# ACTIVITY
Match the string "black" against each line below, and copy every line that matches.

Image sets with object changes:

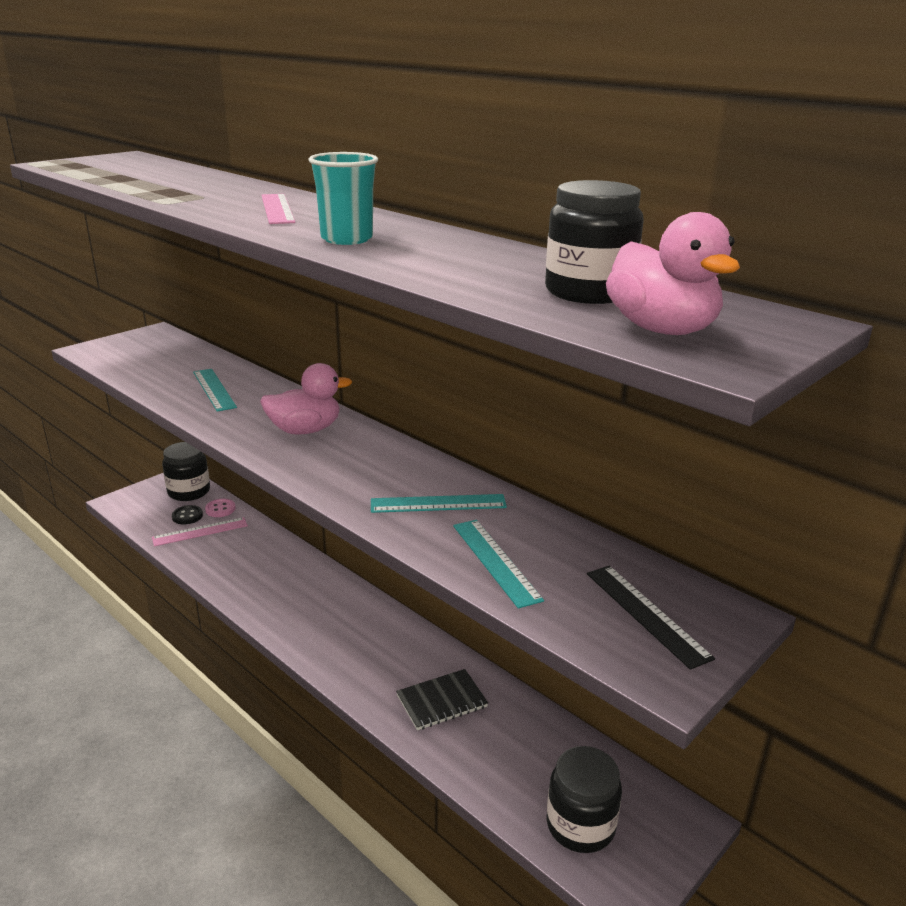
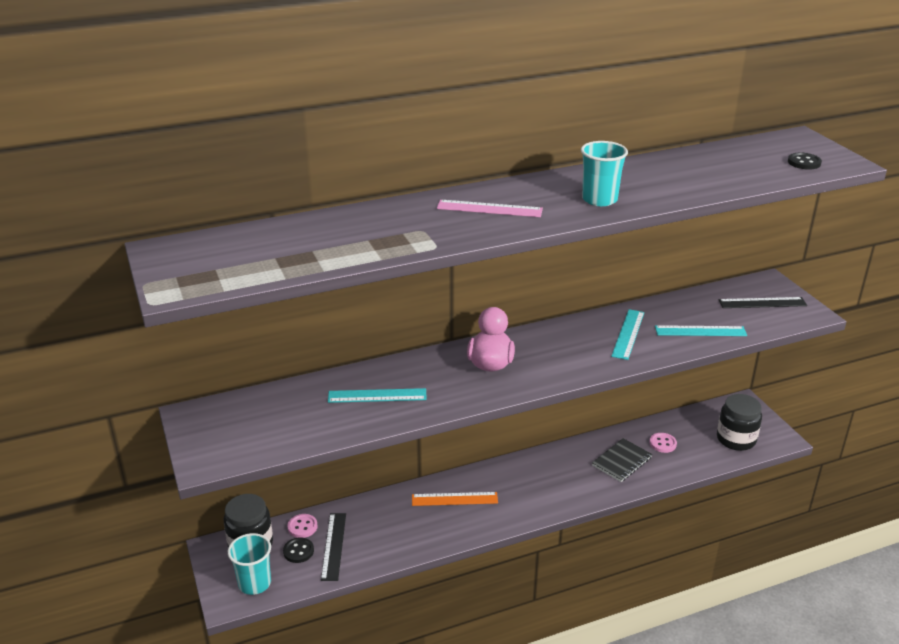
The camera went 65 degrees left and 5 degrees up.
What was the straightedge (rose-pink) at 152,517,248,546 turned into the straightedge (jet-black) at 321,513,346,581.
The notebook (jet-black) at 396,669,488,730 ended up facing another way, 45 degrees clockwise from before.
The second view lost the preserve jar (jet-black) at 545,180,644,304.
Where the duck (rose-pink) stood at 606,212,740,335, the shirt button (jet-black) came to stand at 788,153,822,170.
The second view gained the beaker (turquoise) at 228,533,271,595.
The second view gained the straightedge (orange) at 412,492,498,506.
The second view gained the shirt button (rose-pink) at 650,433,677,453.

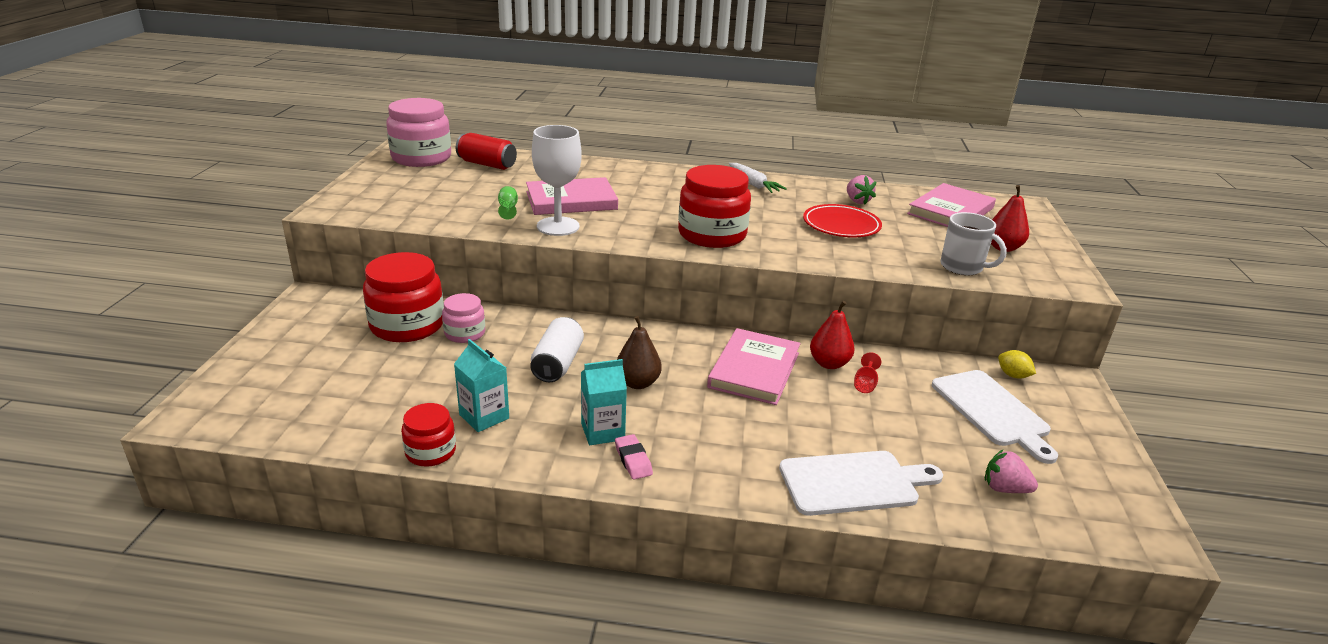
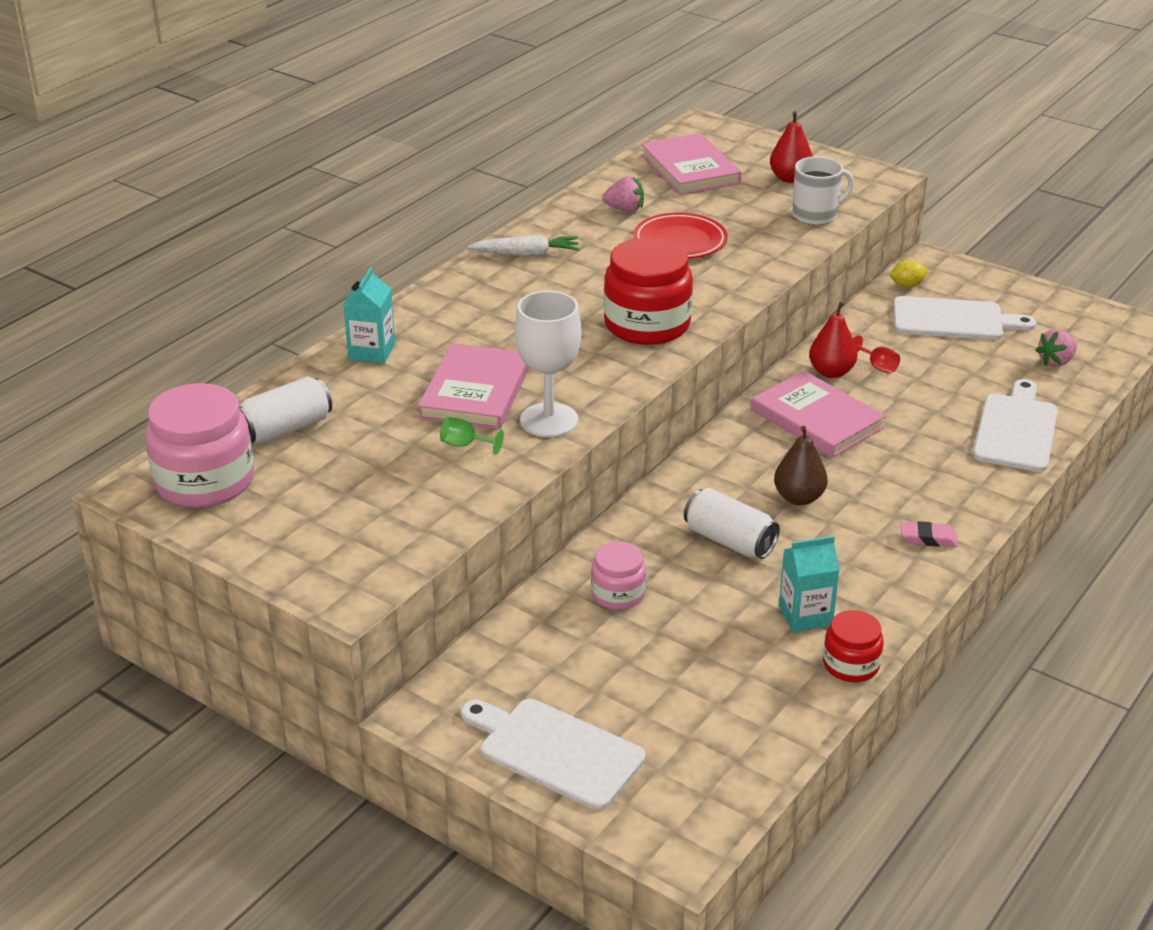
The camera went 60 degrees left and 5 degrees up.
The second view lost the preserve jar (crimson) at 363,252,444,342.
What was the tin (crimson) at 456,133,517,170 turned into the tin (white) at 239,376,332,444.
The carton (turquoise) ended up elsewhere, having gone from 581,359,627,445 to 343,267,395,363.
The second view gained the bread board (white) at 461,699,646,810.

# WRITTEN SOLUTION
What was the straightedge (rose-pink) at 152,517,248,546 turned into the straightedge (jet-black) at 321,513,346,581.
The notebook (jet-black) at 396,669,488,730 ended up facing another way, 45 degrees clockwise from before.
The second view lost the preserve jar (jet-black) at 545,180,644,304.
Where the duck (rose-pink) stood at 606,212,740,335, the shirt button (jet-black) came to stand at 788,153,822,170.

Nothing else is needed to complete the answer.